▸ Object matching data:
# # # # # # #
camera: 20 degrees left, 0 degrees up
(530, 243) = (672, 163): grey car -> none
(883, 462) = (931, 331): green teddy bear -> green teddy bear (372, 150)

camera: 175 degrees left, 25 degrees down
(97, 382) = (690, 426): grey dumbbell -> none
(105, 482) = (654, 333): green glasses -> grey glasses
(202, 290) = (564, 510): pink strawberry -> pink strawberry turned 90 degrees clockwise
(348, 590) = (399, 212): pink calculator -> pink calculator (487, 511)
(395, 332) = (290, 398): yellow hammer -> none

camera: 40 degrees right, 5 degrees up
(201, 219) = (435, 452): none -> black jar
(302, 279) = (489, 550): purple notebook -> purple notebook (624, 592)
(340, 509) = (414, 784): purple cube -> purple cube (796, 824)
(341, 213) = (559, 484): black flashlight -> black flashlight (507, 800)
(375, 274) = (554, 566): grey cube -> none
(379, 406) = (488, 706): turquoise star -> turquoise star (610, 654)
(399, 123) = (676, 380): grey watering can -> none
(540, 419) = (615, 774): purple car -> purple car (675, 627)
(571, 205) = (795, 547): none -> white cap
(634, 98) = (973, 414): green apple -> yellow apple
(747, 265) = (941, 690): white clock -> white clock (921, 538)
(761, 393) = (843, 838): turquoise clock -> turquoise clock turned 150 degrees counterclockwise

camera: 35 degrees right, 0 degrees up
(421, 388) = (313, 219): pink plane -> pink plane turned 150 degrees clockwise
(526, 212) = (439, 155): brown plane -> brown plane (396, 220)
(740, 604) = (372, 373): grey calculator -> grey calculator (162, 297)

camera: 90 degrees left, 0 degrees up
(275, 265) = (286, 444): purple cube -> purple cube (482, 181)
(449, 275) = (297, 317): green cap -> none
# # # # # # #
▸ AIM OF THE EXERCISE: Show all lines in the entries above where the word "camera" appears.

▸ SOLUTION TO THIS EXERCISE:
camera: 20 degrees left, 0 degrees up
camera: 175 degrees left, 25 degrees down
camera: 40 degrees right, 5 degrees up
camera: 35 degrees right, 0 degrees up
camera: 90 degrees left, 0 degrees up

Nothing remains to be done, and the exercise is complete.